>>>
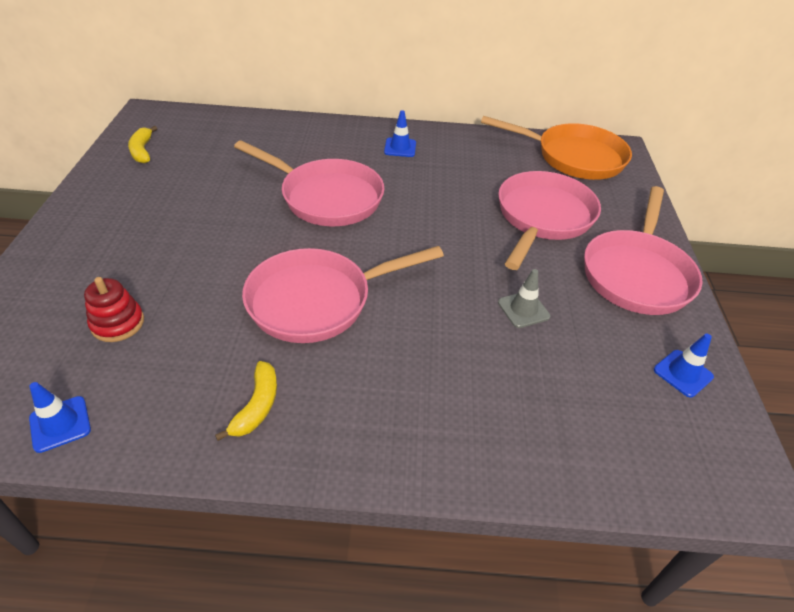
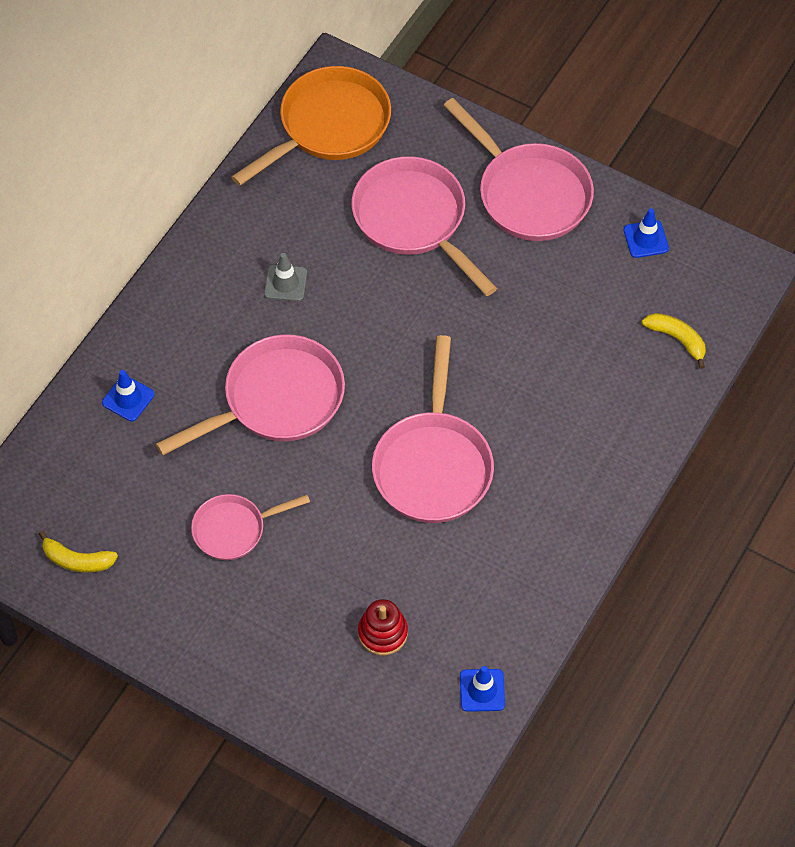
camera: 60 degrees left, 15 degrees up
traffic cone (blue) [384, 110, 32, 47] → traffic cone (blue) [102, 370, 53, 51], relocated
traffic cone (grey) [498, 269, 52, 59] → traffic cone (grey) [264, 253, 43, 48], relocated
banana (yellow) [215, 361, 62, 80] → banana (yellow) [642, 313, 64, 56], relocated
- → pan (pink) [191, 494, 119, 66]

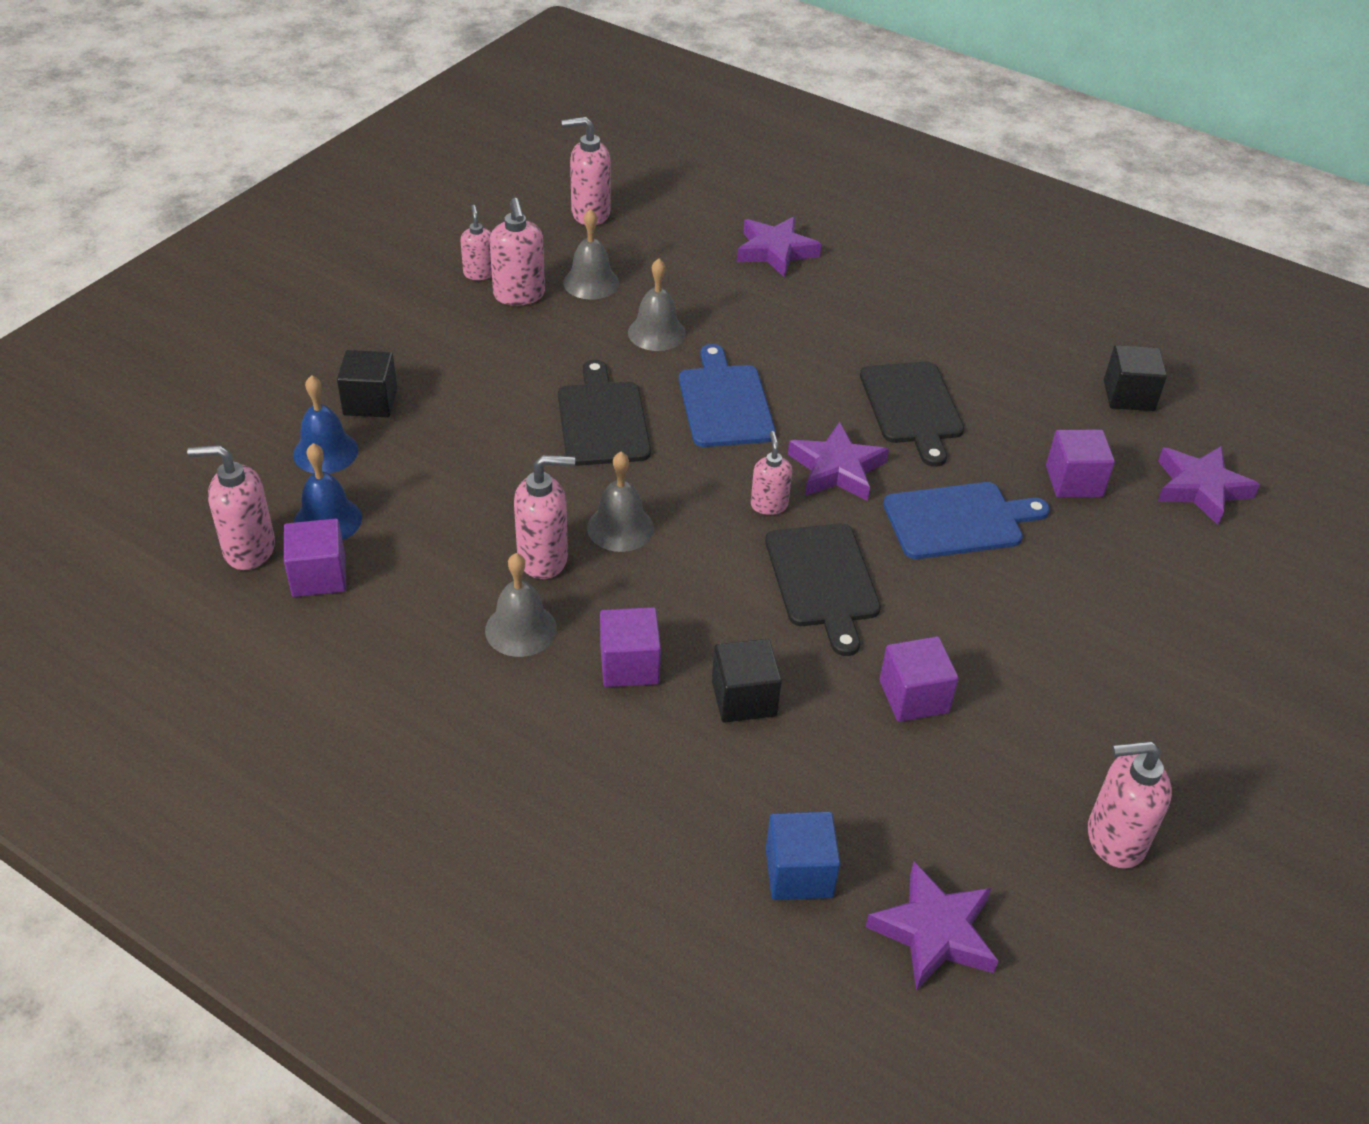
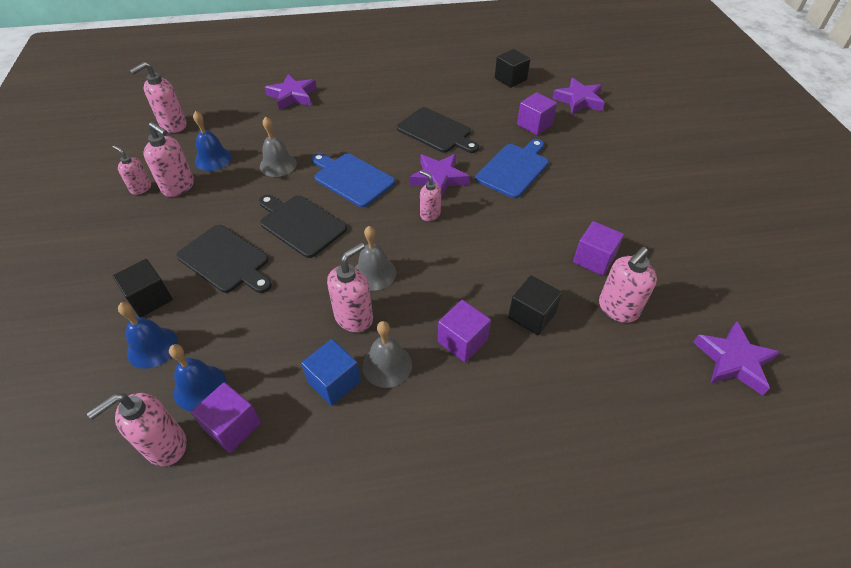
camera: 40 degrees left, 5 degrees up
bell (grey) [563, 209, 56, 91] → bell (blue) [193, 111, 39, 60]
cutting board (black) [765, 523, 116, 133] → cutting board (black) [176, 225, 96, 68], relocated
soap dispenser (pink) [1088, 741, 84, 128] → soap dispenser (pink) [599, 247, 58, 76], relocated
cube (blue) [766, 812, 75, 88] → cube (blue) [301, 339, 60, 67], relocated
<<<
## Problem details
Reproduce the records word for word, please, from their first line up to and including the line that contains "banana (yellow) [215, 361, 62, 80]", but no pictures.

## Exercise result
camera: 60 degrees left, 15 degrees up
traffic cone (blue) [384, 110, 32, 47] → traffic cone (blue) [102, 370, 53, 51], relocated
traffic cone (grey) [498, 269, 52, 59] → traffic cone (grey) [264, 253, 43, 48], relocated
banana (yellow) [215, 361, 62, 80] → banana (yellow) [642, 313, 64, 56], relocated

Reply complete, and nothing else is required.